YOUR GOAL: Please transcribe, exactly and only, the lines of the records below from the one holding "(215, 311) = (407, 237): none -> yellow nut" to the very end.

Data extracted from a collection

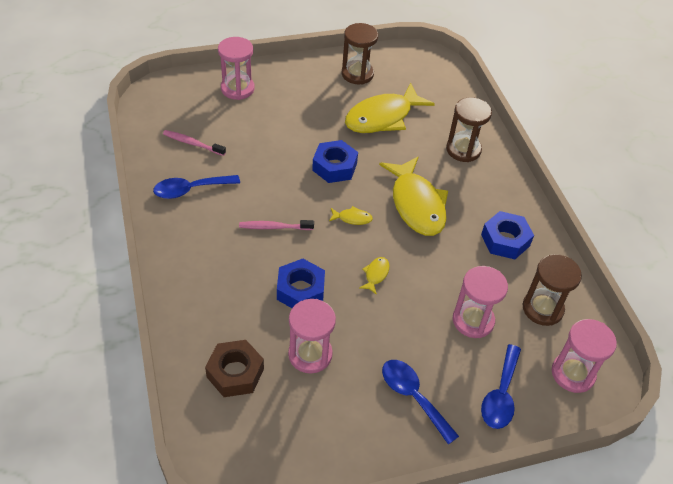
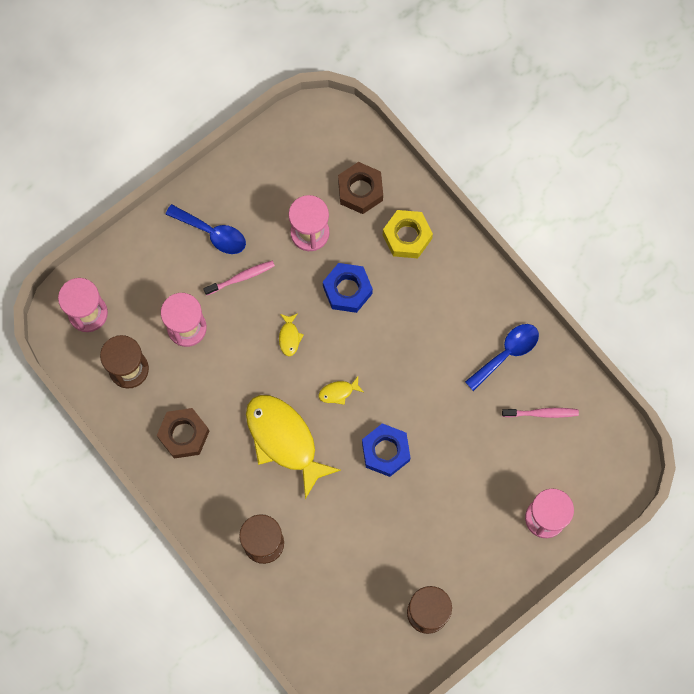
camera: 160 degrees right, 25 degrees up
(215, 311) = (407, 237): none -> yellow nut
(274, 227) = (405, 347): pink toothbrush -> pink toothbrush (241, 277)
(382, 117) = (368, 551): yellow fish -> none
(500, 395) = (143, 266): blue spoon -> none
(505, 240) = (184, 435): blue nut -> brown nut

OUTPUT BELOW:
(215, 311) = (407, 237): none -> yellow nut
(274, 227) = (405, 347): pink toothbrush -> pink toothbrush (241, 277)
(382, 117) = (368, 551): yellow fish -> none
(500, 395) = (143, 266): blue spoon -> none
(505, 240) = (184, 435): blue nut -> brown nut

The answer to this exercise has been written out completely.